**TASK OBJECTIVE**:
Return each entry precisely as it appears below.

**EXERCISE INPUT**:
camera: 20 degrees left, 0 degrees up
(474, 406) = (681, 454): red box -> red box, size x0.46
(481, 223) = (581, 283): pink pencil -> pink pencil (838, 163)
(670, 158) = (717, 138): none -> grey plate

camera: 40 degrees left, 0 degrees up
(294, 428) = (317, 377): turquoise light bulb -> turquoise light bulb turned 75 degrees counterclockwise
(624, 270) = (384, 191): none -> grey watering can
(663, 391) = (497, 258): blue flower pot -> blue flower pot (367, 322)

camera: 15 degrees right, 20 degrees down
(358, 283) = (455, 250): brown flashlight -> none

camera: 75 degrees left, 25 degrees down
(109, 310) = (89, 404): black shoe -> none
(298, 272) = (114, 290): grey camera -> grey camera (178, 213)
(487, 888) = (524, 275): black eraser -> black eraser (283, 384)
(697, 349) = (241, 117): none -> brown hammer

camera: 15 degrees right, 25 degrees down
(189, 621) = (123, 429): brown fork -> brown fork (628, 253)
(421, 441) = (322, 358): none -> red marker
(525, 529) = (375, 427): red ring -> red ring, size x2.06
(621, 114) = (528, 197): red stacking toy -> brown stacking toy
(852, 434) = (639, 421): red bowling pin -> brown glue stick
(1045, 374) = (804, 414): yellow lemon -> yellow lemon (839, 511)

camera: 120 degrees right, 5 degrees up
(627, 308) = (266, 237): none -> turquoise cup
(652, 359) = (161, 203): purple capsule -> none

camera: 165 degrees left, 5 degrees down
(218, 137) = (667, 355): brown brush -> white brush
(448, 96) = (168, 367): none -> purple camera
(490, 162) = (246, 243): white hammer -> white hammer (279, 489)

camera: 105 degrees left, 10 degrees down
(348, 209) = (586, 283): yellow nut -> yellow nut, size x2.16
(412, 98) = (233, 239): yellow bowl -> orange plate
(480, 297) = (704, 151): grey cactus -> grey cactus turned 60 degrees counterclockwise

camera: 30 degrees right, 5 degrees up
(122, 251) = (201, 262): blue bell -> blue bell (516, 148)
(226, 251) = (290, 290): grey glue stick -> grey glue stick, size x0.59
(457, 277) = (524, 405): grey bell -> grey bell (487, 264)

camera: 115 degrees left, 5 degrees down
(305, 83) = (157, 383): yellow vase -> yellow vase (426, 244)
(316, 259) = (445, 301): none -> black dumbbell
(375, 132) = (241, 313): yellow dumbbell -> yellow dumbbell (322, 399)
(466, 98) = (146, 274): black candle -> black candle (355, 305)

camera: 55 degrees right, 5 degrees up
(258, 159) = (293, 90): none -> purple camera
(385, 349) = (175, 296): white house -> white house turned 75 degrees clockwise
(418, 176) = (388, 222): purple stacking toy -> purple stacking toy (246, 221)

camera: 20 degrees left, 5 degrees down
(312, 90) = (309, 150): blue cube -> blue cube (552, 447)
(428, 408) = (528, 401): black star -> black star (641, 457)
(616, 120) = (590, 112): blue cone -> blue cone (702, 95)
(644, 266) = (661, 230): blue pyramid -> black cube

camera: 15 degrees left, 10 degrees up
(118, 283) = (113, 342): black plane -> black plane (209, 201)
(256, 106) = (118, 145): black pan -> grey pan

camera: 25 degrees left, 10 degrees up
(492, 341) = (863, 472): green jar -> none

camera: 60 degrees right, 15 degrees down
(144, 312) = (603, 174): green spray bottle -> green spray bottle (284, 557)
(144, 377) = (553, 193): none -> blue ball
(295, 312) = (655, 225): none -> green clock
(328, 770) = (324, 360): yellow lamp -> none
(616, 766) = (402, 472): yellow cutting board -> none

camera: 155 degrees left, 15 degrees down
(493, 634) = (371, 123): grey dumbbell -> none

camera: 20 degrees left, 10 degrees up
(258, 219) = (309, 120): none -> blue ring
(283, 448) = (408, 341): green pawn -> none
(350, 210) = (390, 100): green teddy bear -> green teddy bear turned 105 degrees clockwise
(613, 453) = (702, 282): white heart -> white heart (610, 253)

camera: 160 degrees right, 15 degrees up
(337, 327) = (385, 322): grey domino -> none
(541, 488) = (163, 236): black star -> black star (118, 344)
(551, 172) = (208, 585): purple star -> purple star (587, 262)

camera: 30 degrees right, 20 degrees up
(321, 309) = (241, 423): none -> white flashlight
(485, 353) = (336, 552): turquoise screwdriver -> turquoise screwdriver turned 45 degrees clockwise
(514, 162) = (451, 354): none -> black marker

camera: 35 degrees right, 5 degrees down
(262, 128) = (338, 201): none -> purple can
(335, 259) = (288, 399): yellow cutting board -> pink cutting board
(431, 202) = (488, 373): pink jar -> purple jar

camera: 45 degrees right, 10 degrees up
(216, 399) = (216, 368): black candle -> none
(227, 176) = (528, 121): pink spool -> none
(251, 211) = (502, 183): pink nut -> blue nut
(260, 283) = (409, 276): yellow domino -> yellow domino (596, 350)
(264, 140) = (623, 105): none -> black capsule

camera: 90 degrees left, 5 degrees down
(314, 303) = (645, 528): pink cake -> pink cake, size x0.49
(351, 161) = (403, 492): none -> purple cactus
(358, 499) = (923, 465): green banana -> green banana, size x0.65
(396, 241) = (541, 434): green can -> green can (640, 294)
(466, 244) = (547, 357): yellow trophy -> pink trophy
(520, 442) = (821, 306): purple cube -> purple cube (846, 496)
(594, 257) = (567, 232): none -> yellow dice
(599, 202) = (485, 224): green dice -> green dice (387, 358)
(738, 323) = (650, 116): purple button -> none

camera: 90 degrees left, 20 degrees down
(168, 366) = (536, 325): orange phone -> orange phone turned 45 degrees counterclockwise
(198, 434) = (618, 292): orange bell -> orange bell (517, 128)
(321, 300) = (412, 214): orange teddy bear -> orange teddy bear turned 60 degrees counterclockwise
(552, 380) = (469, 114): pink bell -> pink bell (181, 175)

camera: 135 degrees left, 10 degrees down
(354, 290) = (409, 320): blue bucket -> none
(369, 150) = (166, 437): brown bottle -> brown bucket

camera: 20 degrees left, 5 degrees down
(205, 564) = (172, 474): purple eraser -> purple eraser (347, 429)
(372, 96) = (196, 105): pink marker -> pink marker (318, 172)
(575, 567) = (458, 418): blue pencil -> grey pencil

**ANSWER TO THIS EXERCISE**:
camera: 20 degrees left, 0 degrees up
(474, 406) = (681, 454): red box -> red box, size x0.46
(481, 223) = (581, 283): pink pencil -> pink pencil (838, 163)
(670, 158) = (717, 138): none -> grey plate

camera: 40 degrees left, 0 degrees up
(294, 428) = (317, 377): turquoise light bulb -> turquoise light bulb turned 75 degrees counterclockwise
(624, 270) = (384, 191): none -> grey watering can
(663, 391) = (497, 258): blue flower pot -> blue flower pot (367, 322)

camera: 15 degrees right, 20 degrees down
(358, 283) = (455, 250): brown flashlight -> none

camera: 75 degrees left, 25 degrees down
(109, 310) = (89, 404): black shoe -> none
(298, 272) = (114, 290): grey camera -> grey camera (178, 213)
(487, 888) = (524, 275): black eraser -> black eraser (283, 384)
(697, 349) = (241, 117): none -> brown hammer

camera: 15 degrees right, 25 degrees down
(189, 621) = (123, 429): brown fork -> brown fork (628, 253)
(421, 441) = (322, 358): none -> red marker
(525, 529) = (375, 427): red ring -> red ring, size x2.06
(621, 114) = (528, 197): red stacking toy -> brown stacking toy
(852, 434) = (639, 421): red bowling pin -> brown glue stick
(1045, 374) = (804, 414): yellow lemon -> yellow lemon (839, 511)

camera: 120 degrees right, 5 degrees up
(627, 308) = (266, 237): none -> turquoise cup
(652, 359) = (161, 203): purple capsule -> none

camera: 165 degrees left, 5 degrees down
(218, 137) = (667, 355): brown brush -> white brush
(448, 96) = (168, 367): none -> purple camera
(490, 162) = (246, 243): white hammer -> white hammer (279, 489)

camera: 105 degrees left, 10 degrees down
(348, 209) = (586, 283): yellow nut -> yellow nut, size x2.16
(412, 98) = (233, 239): yellow bowl -> orange plate
(480, 297) = (704, 151): grey cactus -> grey cactus turned 60 degrees counterclockwise

camera: 30 degrees right, 5 degrees up
(122, 251) = (201, 262): blue bell -> blue bell (516, 148)
(226, 251) = (290, 290): grey glue stick -> grey glue stick, size x0.59
(457, 277) = (524, 405): grey bell -> grey bell (487, 264)

camera: 115 degrees left, 5 degrees down
(305, 83) = (157, 383): yellow vase -> yellow vase (426, 244)
(316, 259) = (445, 301): none -> black dumbbell
(375, 132) = (241, 313): yellow dumbbell -> yellow dumbbell (322, 399)
(466, 98) = (146, 274): black candle -> black candle (355, 305)

camera: 55 degrees right, 5 degrees up
(258, 159) = (293, 90): none -> purple camera
(385, 349) = (175, 296): white house -> white house turned 75 degrees clockwise
(418, 176) = (388, 222): purple stacking toy -> purple stacking toy (246, 221)

camera: 20 degrees left, 5 degrees down
(312, 90) = (309, 150): blue cube -> blue cube (552, 447)
(428, 408) = (528, 401): black star -> black star (641, 457)
(616, 120) = (590, 112): blue cone -> blue cone (702, 95)
(644, 266) = (661, 230): blue pyramid -> black cube

camera: 15 degrees left, 10 degrees up
(118, 283) = (113, 342): black plane -> black plane (209, 201)
(256, 106) = (118, 145): black pan -> grey pan

camera: 25 degrees left, 10 degrees up
(492, 341) = (863, 472): green jar -> none

camera: 60 degrees right, 15 degrees down
(144, 312) = (603, 174): green spray bottle -> green spray bottle (284, 557)
(144, 377) = (553, 193): none -> blue ball
(295, 312) = (655, 225): none -> green clock
(328, 770) = (324, 360): yellow lamp -> none
(616, 766) = (402, 472): yellow cutting board -> none

camera: 155 degrees left, 15 degrees down
(493, 634) = (371, 123): grey dumbbell -> none

camera: 20 degrees left, 10 degrees up
(258, 219) = (309, 120): none -> blue ring
(283, 448) = (408, 341): green pawn -> none
(350, 210) = (390, 100): green teddy bear -> green teddy bear turned 105 degrees clockwise
(613, 453) = (702, 282): white heart -> white heart (610, 253)

camera: 160 degrees right, 15 degrees up
(337, 327) = (385, 322): grey domino -> none
(541, 488) = (163, 236): black star -> black star (118, 344)
(551, 172) = (208, 585): purple star -> purple star (587, 262)

camera: 30 degrees right, 20 degrees up
(321, 309) = (241, 423): none -> white flashlight
(485, 353) = (336, 552): turquoise screwdriver -> turquoise screwdriver turned 45 degrees clockwise
(514, 162) = (451, 354): none -> black marker

camera: 35 degrees right, 5 degrees down
(262, 128) = (338, 201): none -> purple can
(335, 259) = (288, 399): yellow cutting board -> pink cutting board
(431, 202) = (488, 373): pink jar -> purple jar

camera: 45 degrees right, 10 degrees up
(216, 399) = (216, 368): black candle -> none
(227, 176) = (528, 121): pink spool -> none
(251, 211) = (502, 183): pink nut -> blue nut
(260, 283) = (409, 276): yellow domino -> yellow domino (596, 350)
(264, 140) = (623, 105): none -> black capsule

camera: 90 degrees left, 5 degrees down
(314, 303) = (645, 528): pink cake -> pink cake, size x0.49
(351, 161) = (403, 492): none -> purple cactus
(358, 499) = (923, 465): green banana -> green banana, size x0.65
(396, 241) = (541, 434): green can -> green can (640, 294)
(466, 244) = (547, 357): yellow trophy -> pink trophy
(520, 442) = (821, 306): purple cube -> purple cube (846, 496)
(594, 257) = (567, 232): none -> yellow dice
(599, 202) = (485, 224): green dice -> green dice (387, 358)
(738, 323) = (650, 116): purple button -> none

camera: 90 degrees left, 20 degrees down
(168, 366) = (536, 325): orange phone -> orange phone turned 45 degrees counterclockwise
(198, 434) = (618, 292): orange bell -> orange bell (517, 128)
(321, 300) = (412, 214): orange teddy bear -> orange teddy bear turned 60 degrees counterclockwise
(552, 380) = (469, 114): pink bell -> pink bell (181, 175)

camera: 135 degrees left, 10 degrees down
(354, 290) = (409, 320): blue bucket -> none
(369, 150) = (166, 437): brown bottle -> brown bucket

camera: 20 degrees left, 5 degrees down
(205, 564) = (172, 474): purple eraser -> purple eraser (347, 429)
(372, 96) = (196, 105): pink marker -> pink marker (318, 172)
(575, 567) = (458, 418): blue pencil -> grey pencil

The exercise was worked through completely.